═════ Material for this task
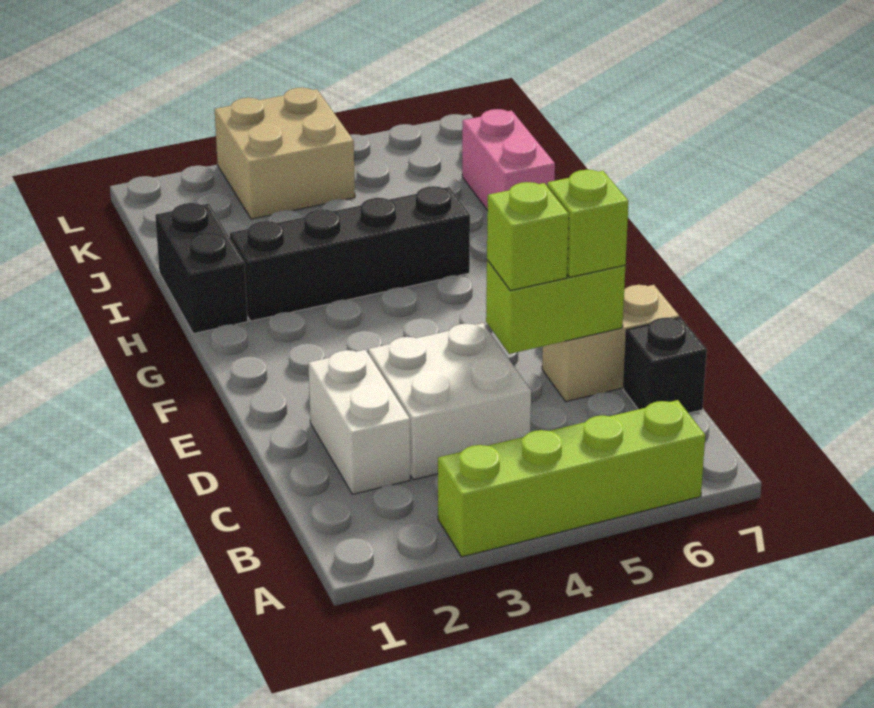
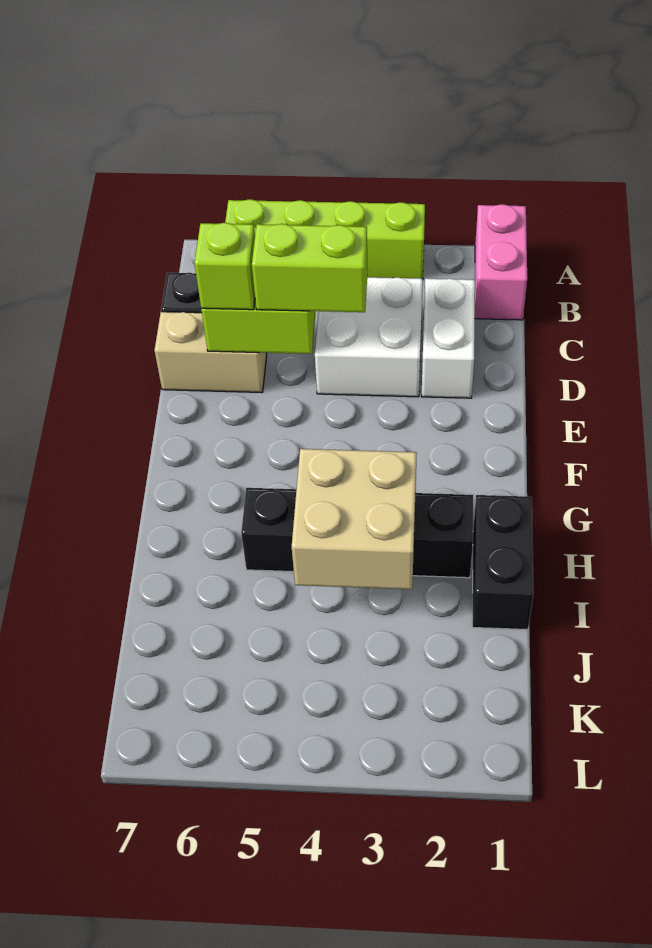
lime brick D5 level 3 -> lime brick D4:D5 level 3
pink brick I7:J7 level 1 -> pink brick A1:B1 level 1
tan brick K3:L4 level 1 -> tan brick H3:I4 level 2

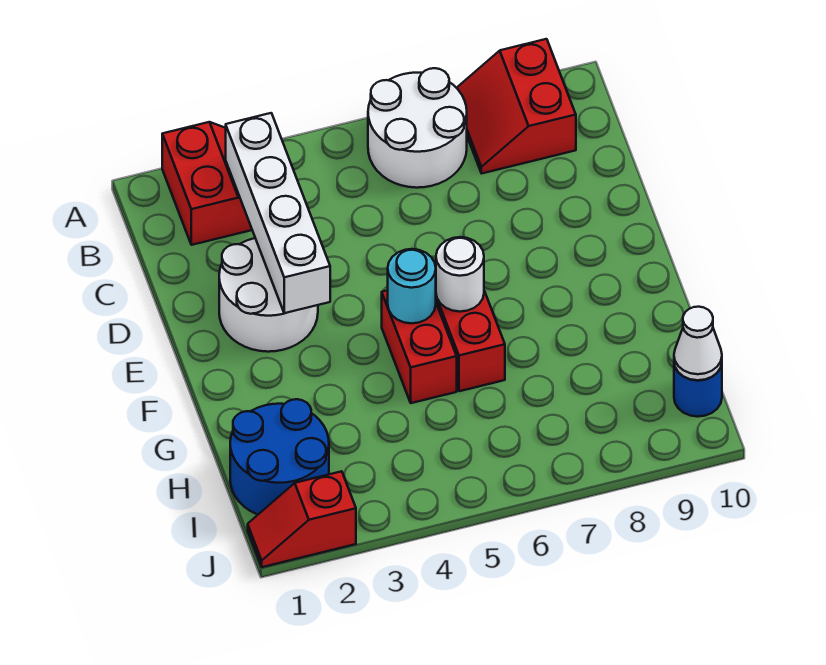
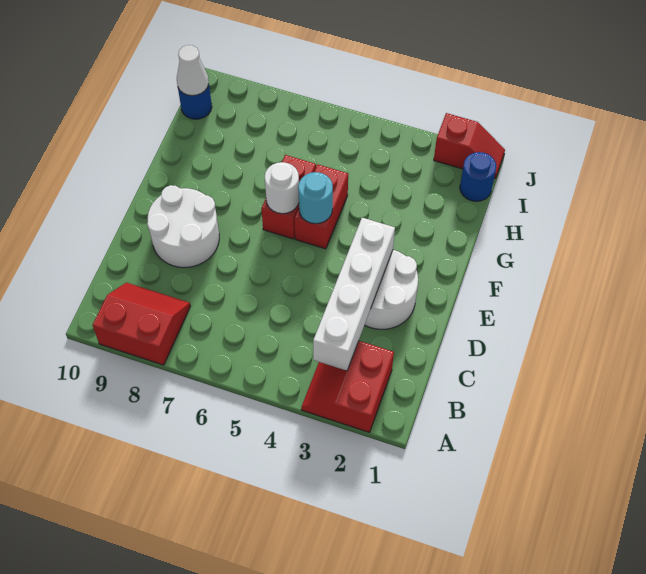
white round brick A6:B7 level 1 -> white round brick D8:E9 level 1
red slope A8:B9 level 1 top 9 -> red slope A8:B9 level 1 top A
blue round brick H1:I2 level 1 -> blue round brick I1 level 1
══════════
» Task to complete: Within the entries, find all lines that contain "brick" and copy each one.

» Answer to this task:
lime brick D5 level 3 -> lime brick D4:D5 level 3
pink brick I7:J7 level 1 -> pink brick A1:B1 level 1
tan brick K3:L4 level 1 -> tan brick H3:I4 level 2
white round brick A6:B7 level 1 -> white round brick D8:E9 level 1
blue round brick H1:I2 level 1 -> blue round brick I1 level 1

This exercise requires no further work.